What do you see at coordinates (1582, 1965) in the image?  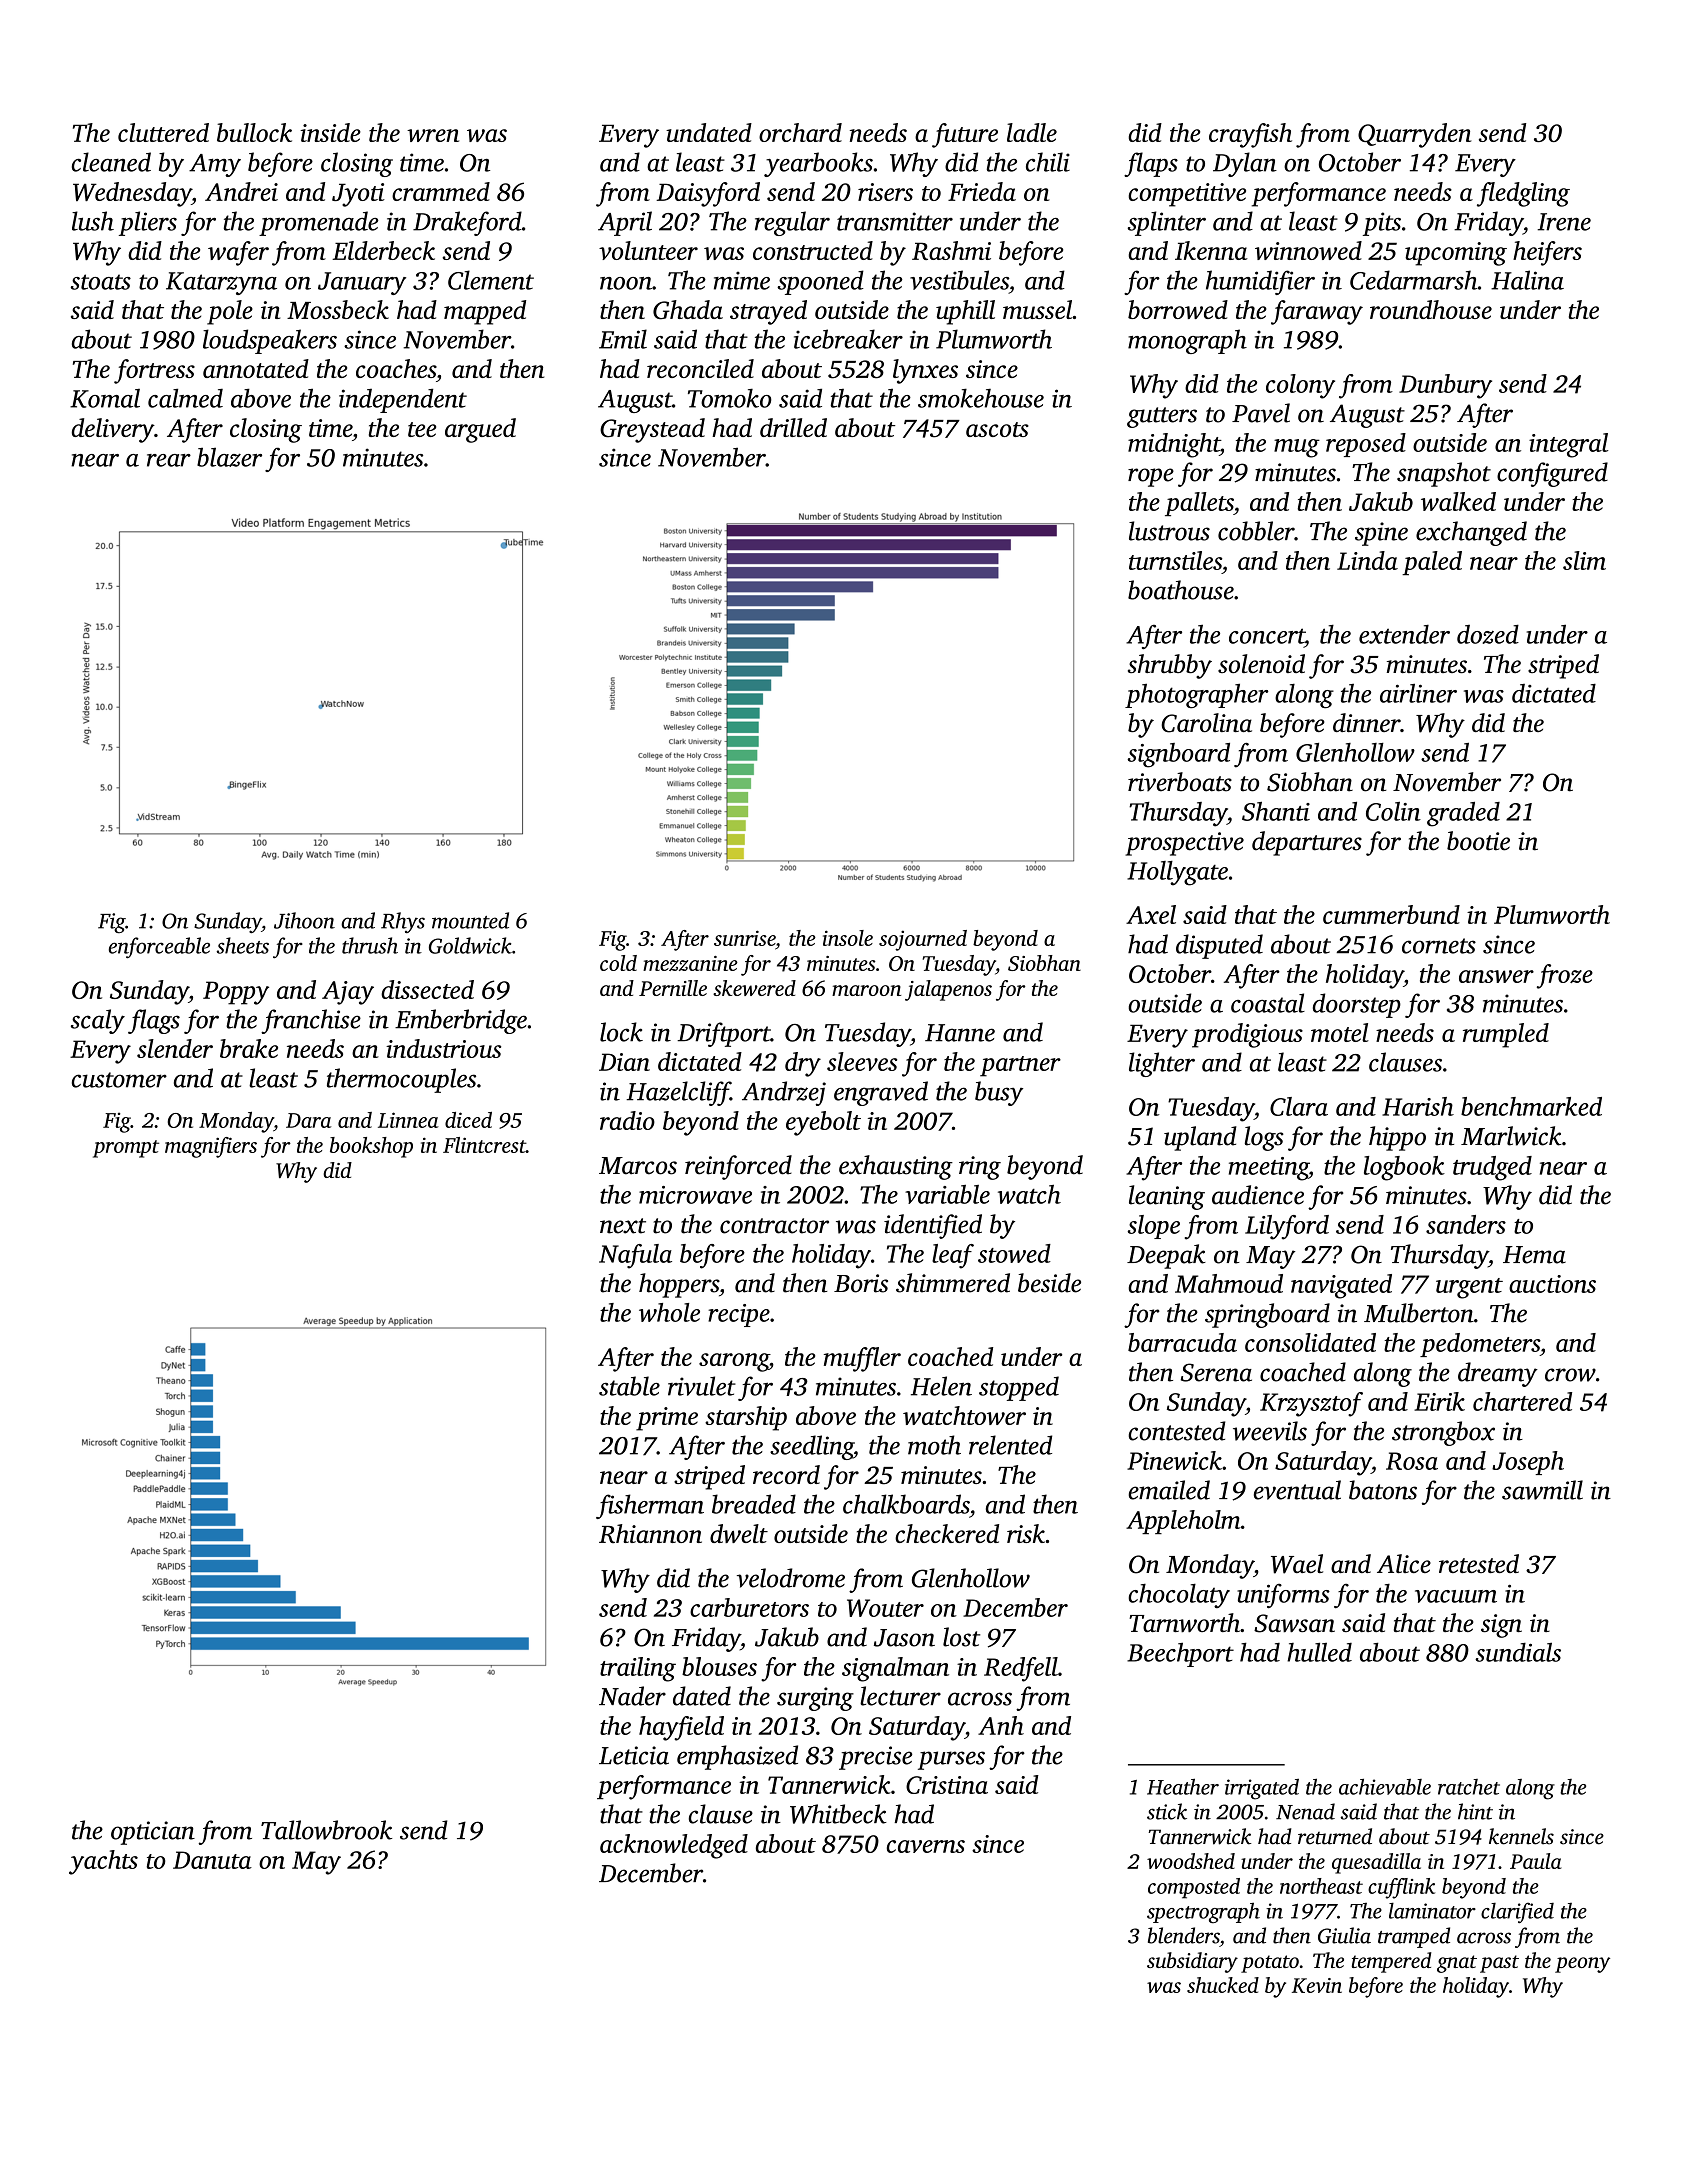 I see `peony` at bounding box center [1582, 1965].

--

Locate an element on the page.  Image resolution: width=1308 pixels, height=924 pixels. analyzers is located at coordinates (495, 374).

...

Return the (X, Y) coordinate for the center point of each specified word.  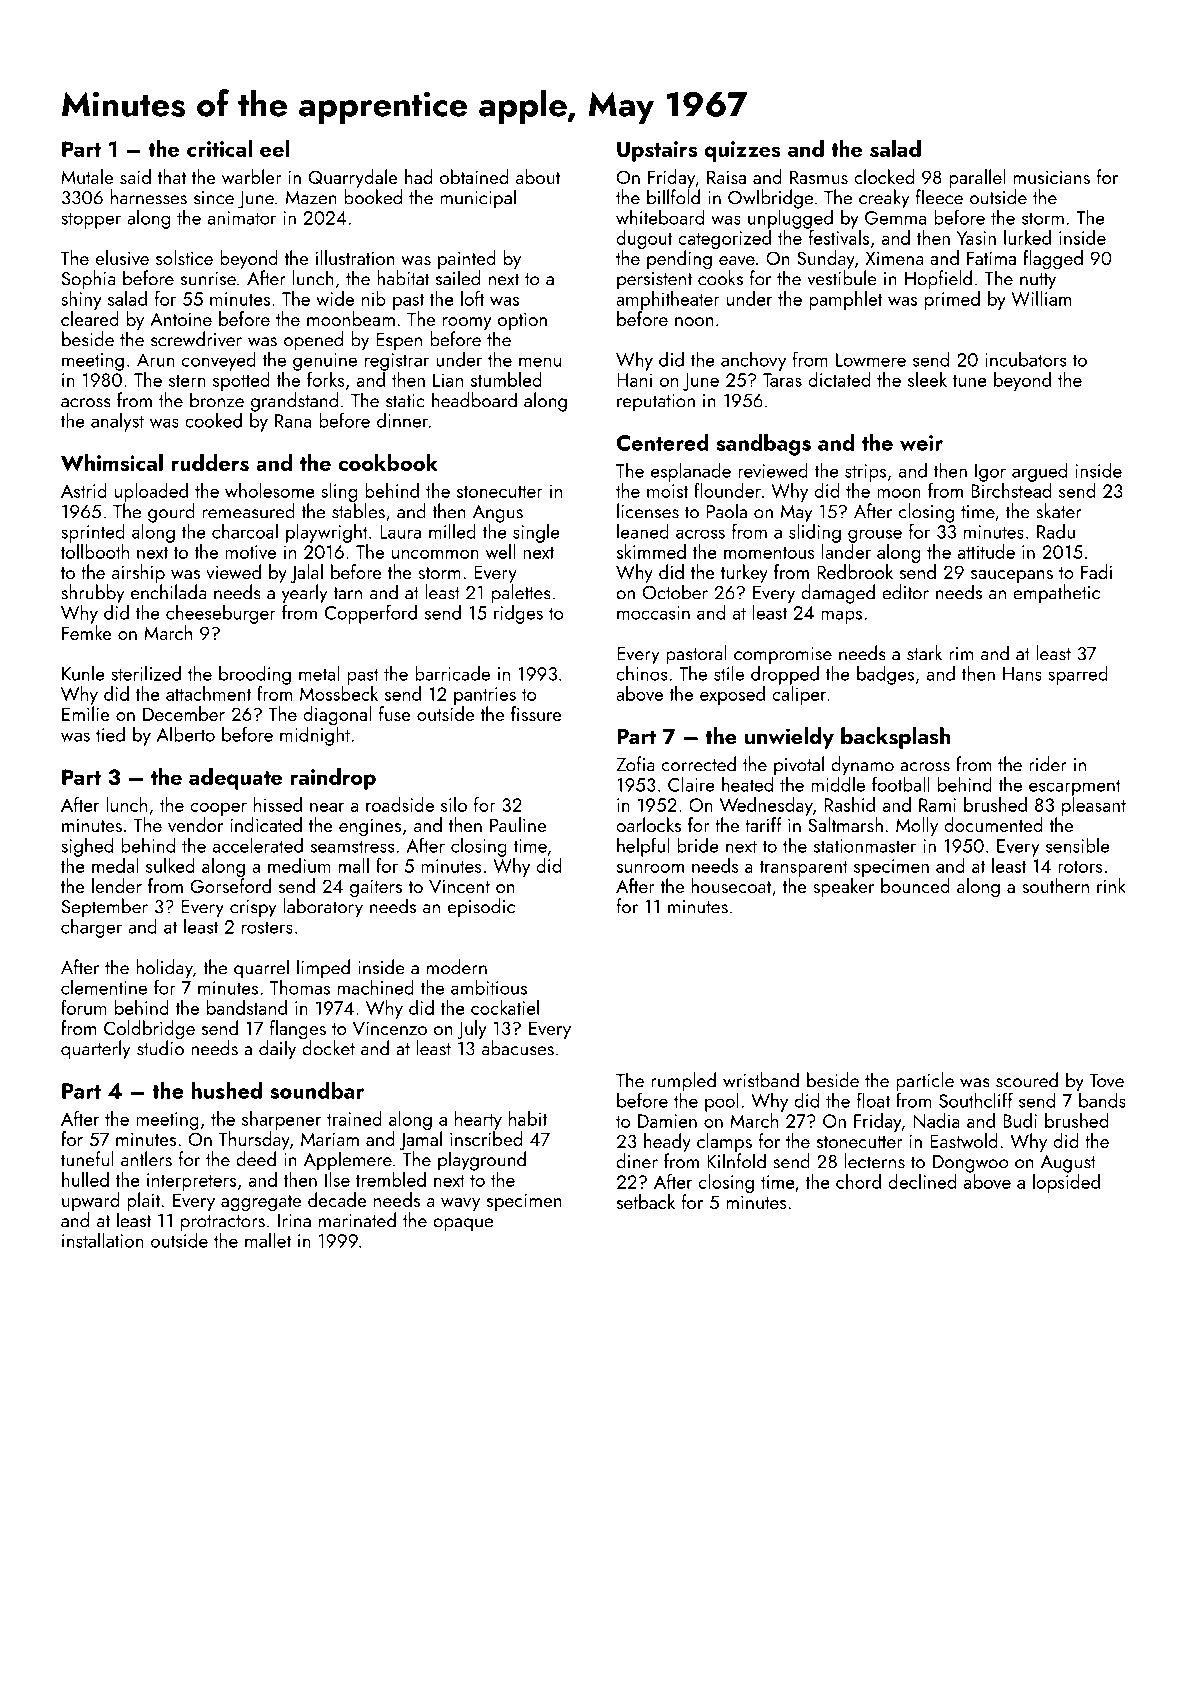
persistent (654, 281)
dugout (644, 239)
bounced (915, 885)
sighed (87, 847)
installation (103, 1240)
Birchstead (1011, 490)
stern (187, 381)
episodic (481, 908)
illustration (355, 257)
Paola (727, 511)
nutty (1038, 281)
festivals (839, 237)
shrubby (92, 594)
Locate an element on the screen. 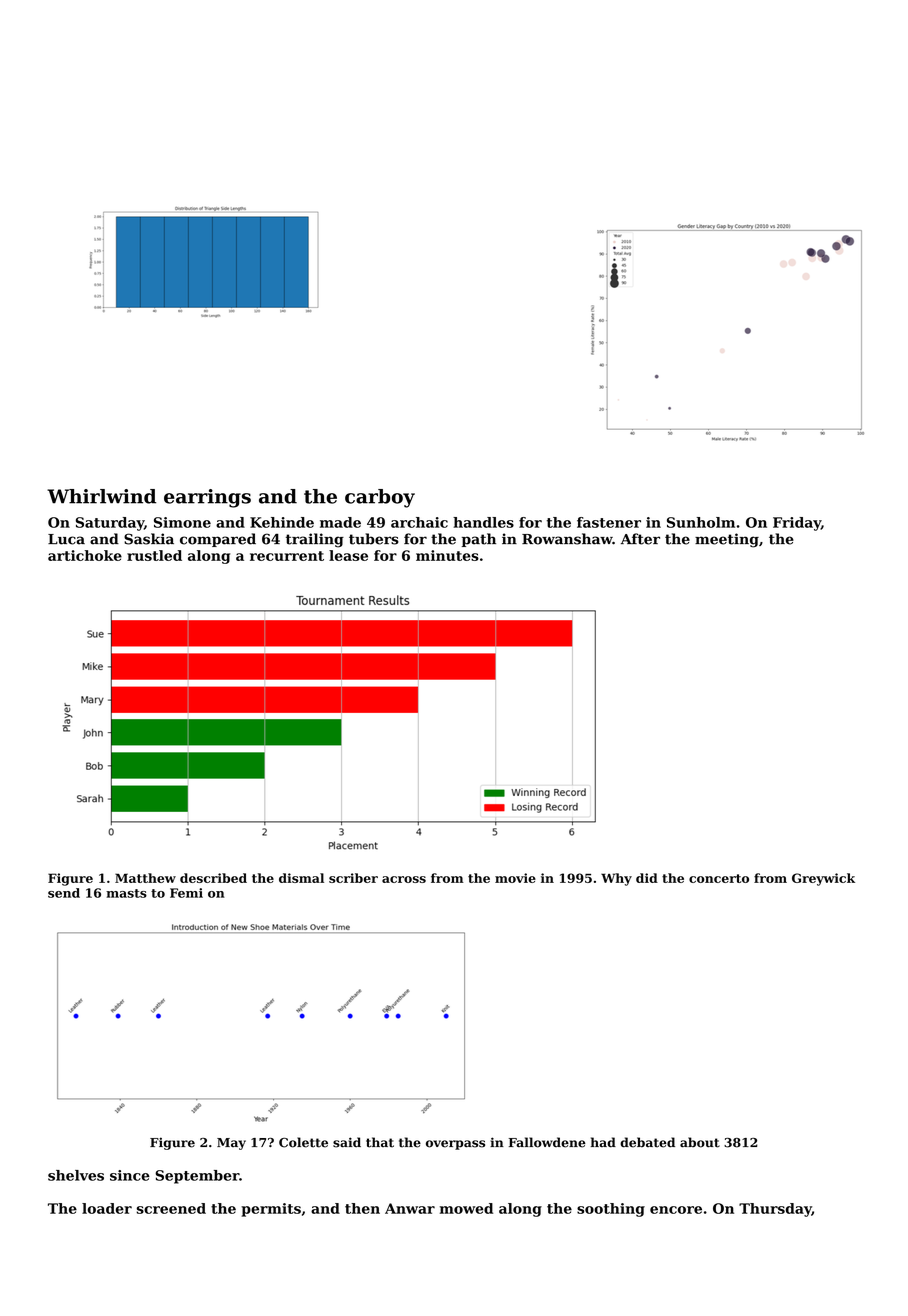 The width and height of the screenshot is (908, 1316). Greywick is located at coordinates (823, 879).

:: WRITTEN TASK ::
Output the data between the lines holding "installation (103, 1240)" and "shrubby (92, 594)", inclusive, as a two-column CSV with the columns entry and answer. Put one row per line, with each field quoted and any line breaks replaced by spaces.

:: RESULT OF THE EXERCISE ::
entry,answer
"installation","(103, 1240)"
"Birchstead","(1011, 490)"
"stern","(187, 381)"
"episodic","(481, 908)"
"illustration","(355, 257)"
"Paola","(727, 511)"
"nutty","(1038, 281)"
"festivals","(839, 237)"
"shrubby","(92, 594)"